### EXERCISE MATERIAL:
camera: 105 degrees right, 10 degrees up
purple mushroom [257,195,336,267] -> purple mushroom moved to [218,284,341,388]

==

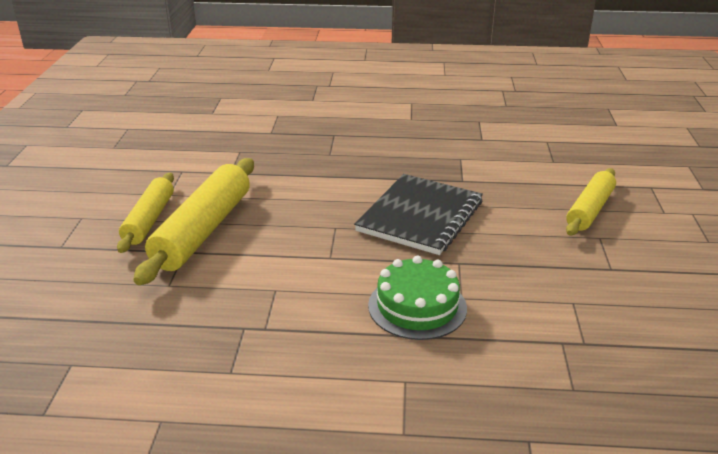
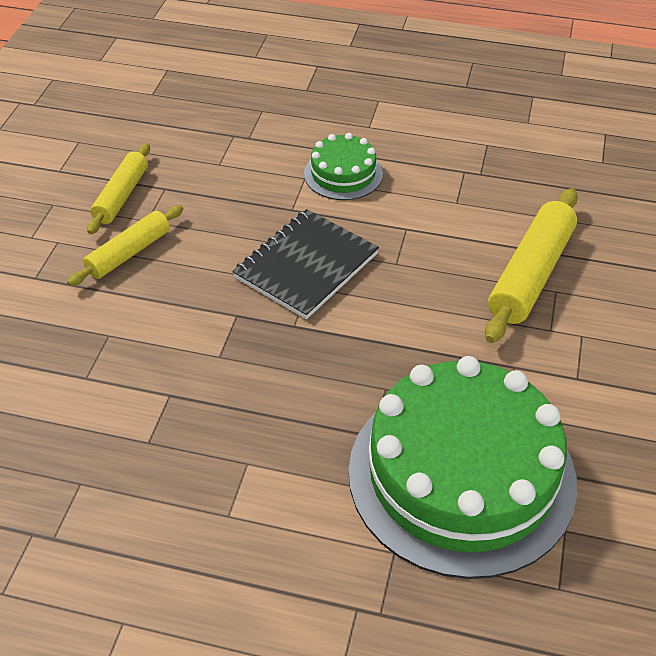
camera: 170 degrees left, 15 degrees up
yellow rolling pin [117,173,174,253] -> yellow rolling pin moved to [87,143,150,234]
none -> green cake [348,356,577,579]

### WHAT IS NEEDED:
Each line of the entries above that includes the string "degrees" should be copied out.

### YOUR SOLUTION:
camera: 105 degrees right, 10 degrees up
camera: 170 degrees left, 15 degrees up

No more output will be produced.